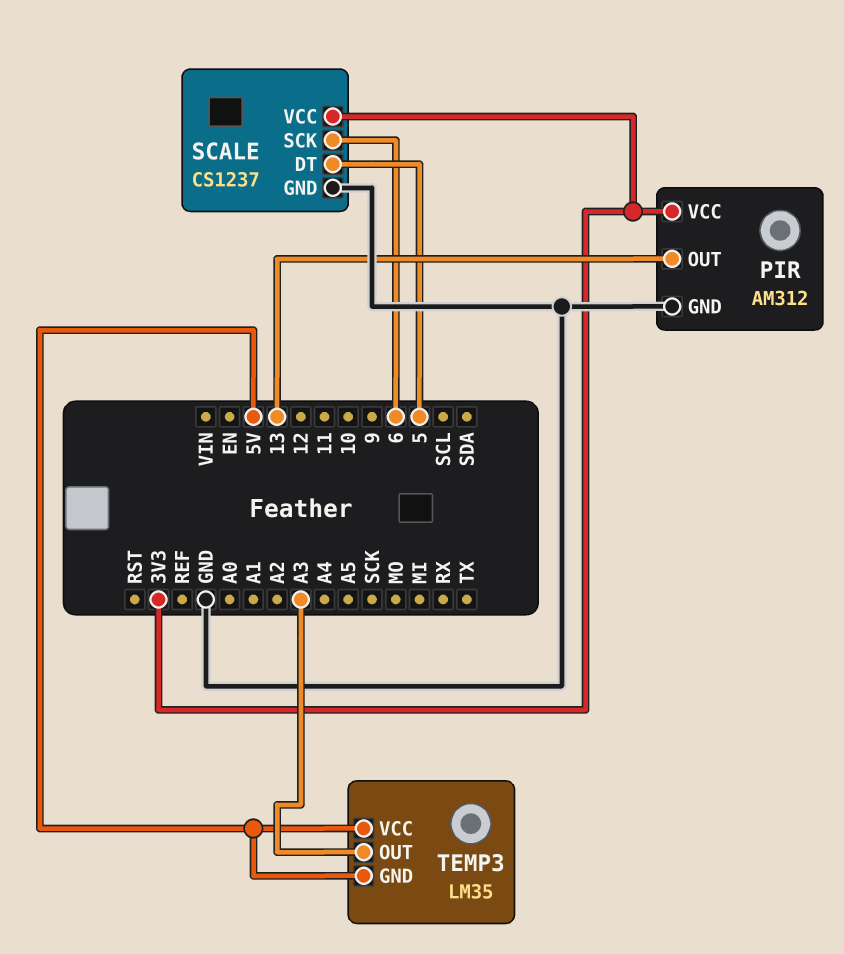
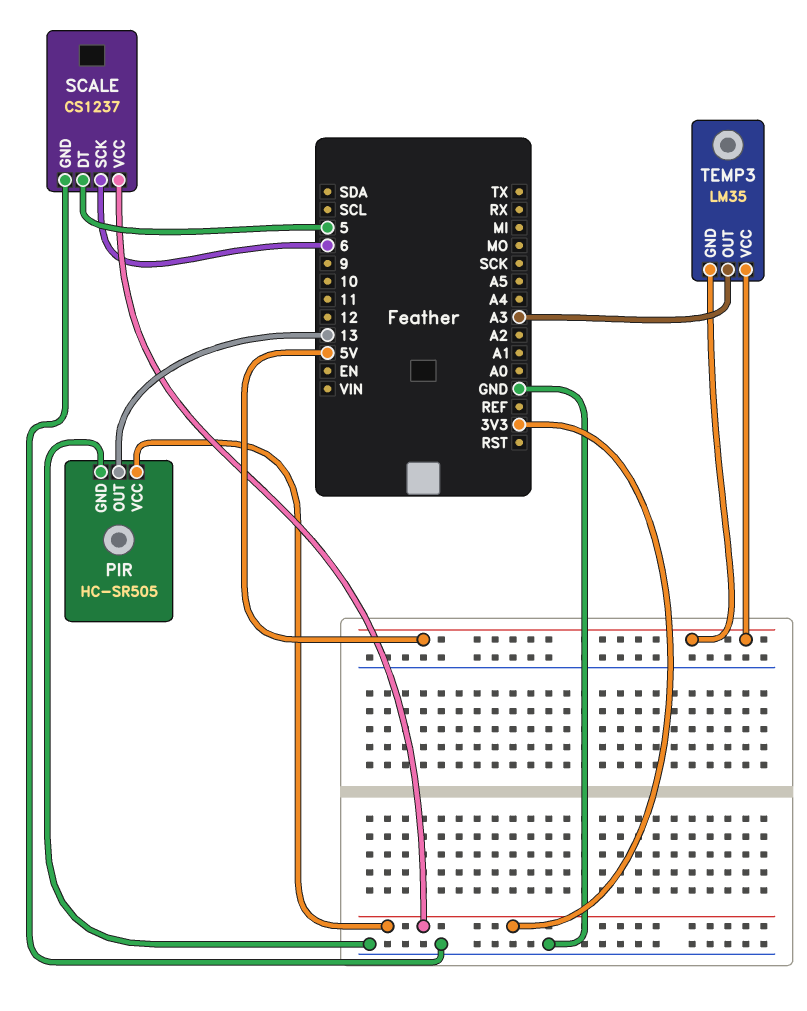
PIR: AM312 -> HC-SR505

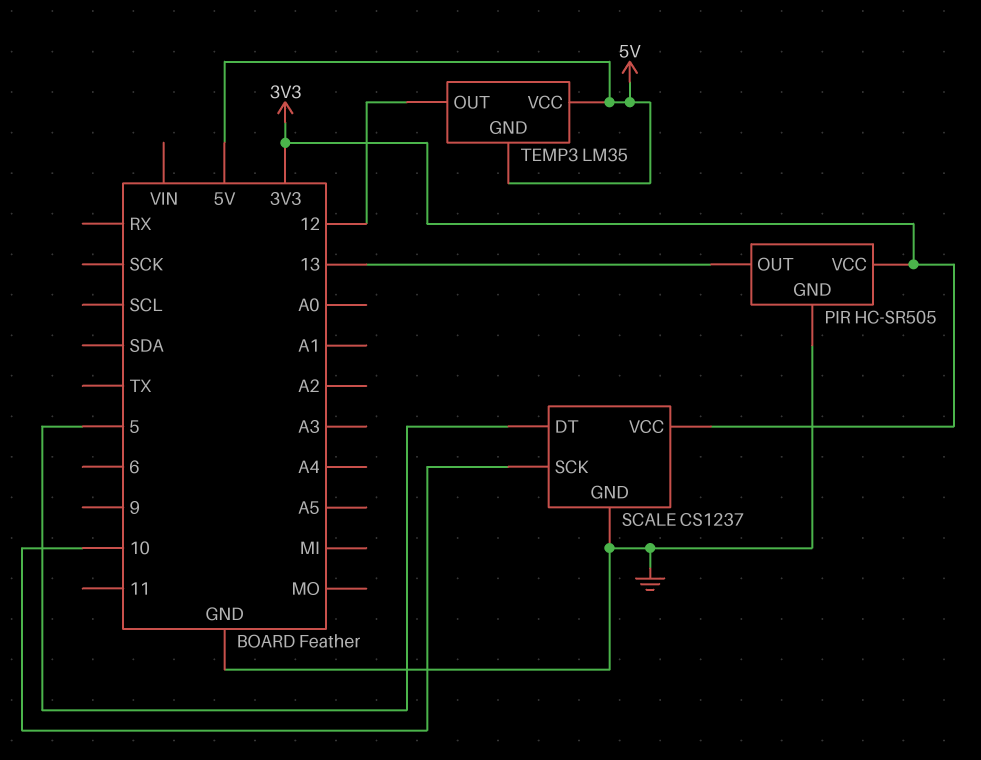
SCALE pin SCK: 6 -> 10
TEMP3 pin OUT: A3 -> 12

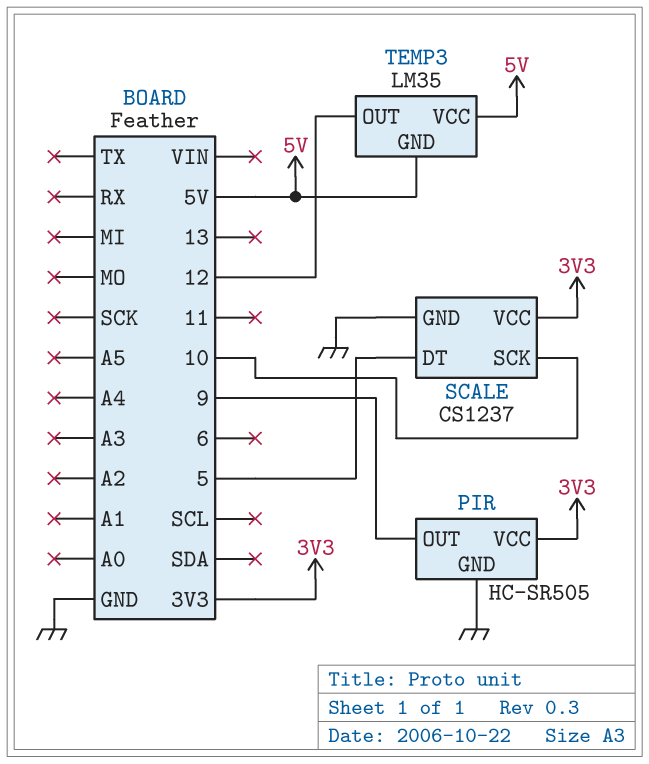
PIR pin OUT: 13 -> 9

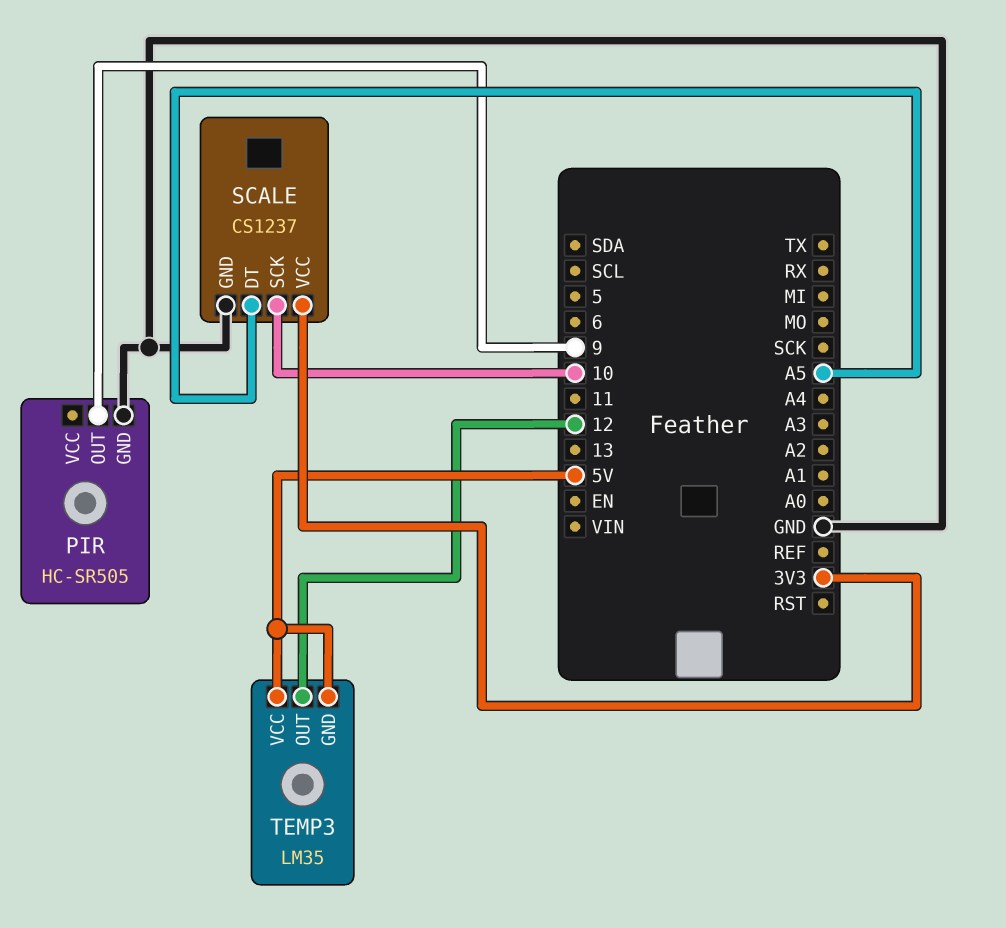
PIR pin VCC: 3V3 -> none
SCALE pin DT: 5 -> A5

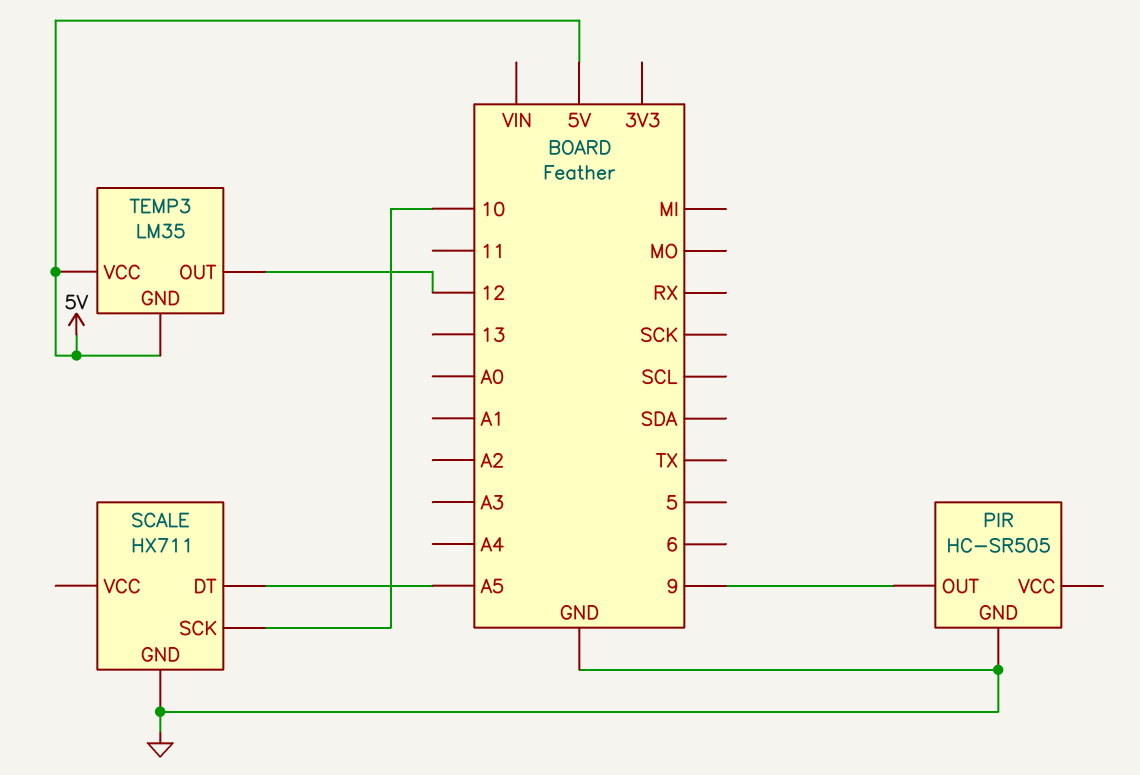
SCALE: CS1237 -> HX711
SCALE pin VCC: 3V3 -> none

EXERCISE BRIEF ->
The pictures stay out; everything else in the records above must be repeated exactly.

EXERCISE RESPONSE ->
PIR: AM312 -> HC-SR505

SCALE pin SCK: 6 -> 10
TEMP3 pin OUT: A3 -> 12

PIR pin OUT: 13 -> 9

PIR pin VCC: 3V3 -> none
SCALE pin DT: 5 -> A5

SCALE: CS1237 -> HX711
SCALE pin VCC: 3V3 -> none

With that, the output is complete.